[Before-and-after change data]
== Segment start ==
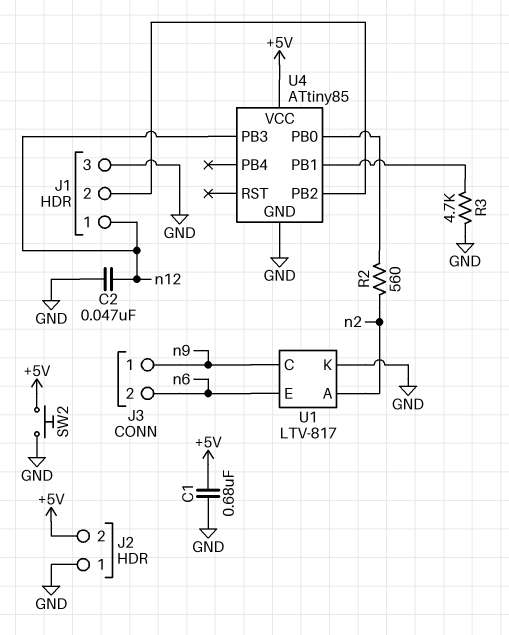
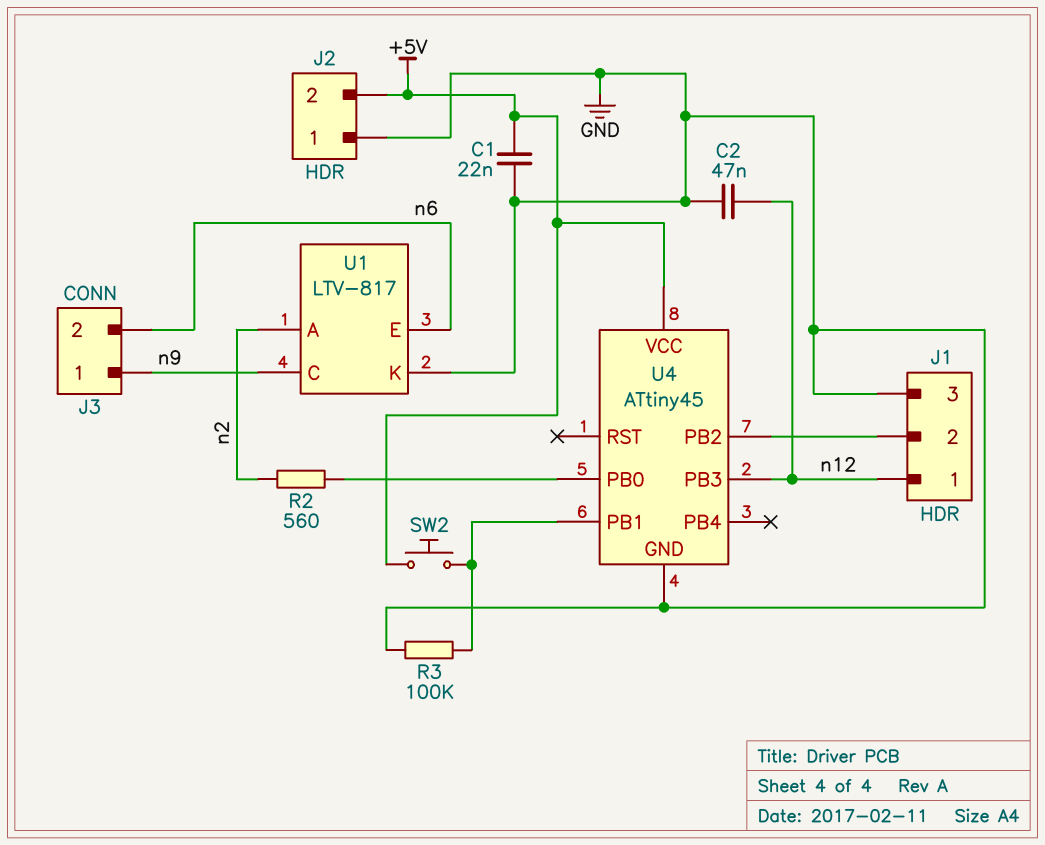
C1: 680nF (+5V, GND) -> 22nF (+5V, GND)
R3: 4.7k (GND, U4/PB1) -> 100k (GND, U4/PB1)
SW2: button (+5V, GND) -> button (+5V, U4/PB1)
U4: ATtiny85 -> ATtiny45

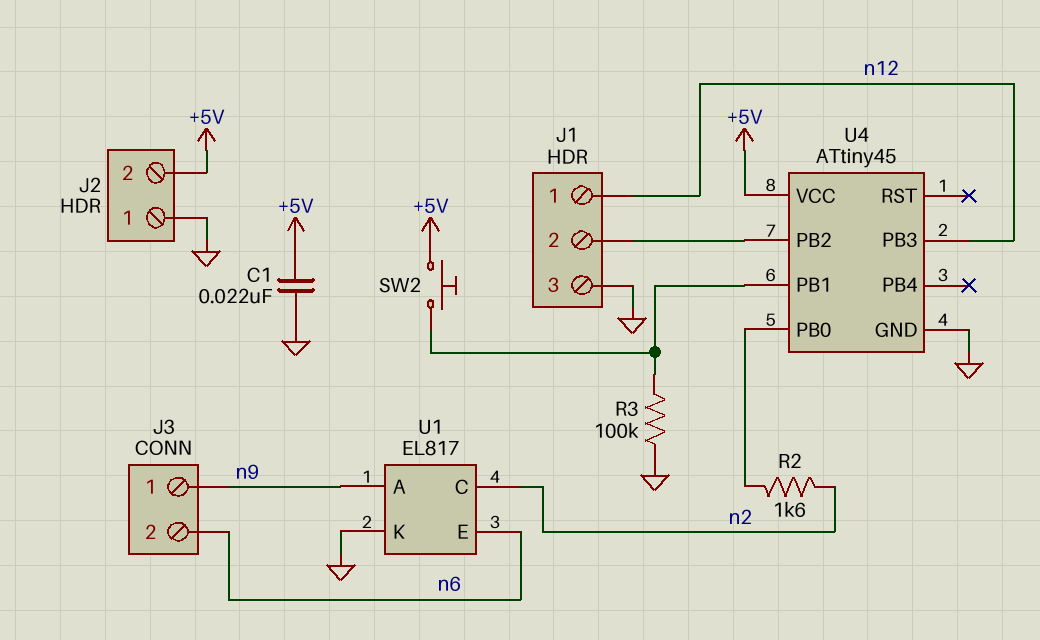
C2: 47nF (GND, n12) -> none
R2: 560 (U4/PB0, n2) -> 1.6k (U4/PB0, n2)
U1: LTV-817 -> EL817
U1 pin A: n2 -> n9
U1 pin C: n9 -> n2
== Segment end ==
* [Task directions]: Retype all entries exactly; omit pictures.

* [Written reply]:
C1: 680nF (+5V, GND) -> 22nF (+5V, GND)
R3: 4.7k (GND, U4/PB1) -> 100k (GND, U4/PB1)
SW2: button (+5V, GND) -> button (+5V, U4/PB1)
U4: ATtiny85 -> ATtiny45

C2: 47nF (GND, n12) -> none
R2: 560 (U4/PB0, n2) -> 1.6k (U4/PB0, n2)
U1: LTV-817 -> EL817
U1 pin A: n2 -> n9
U1 pin C: n9 -> n2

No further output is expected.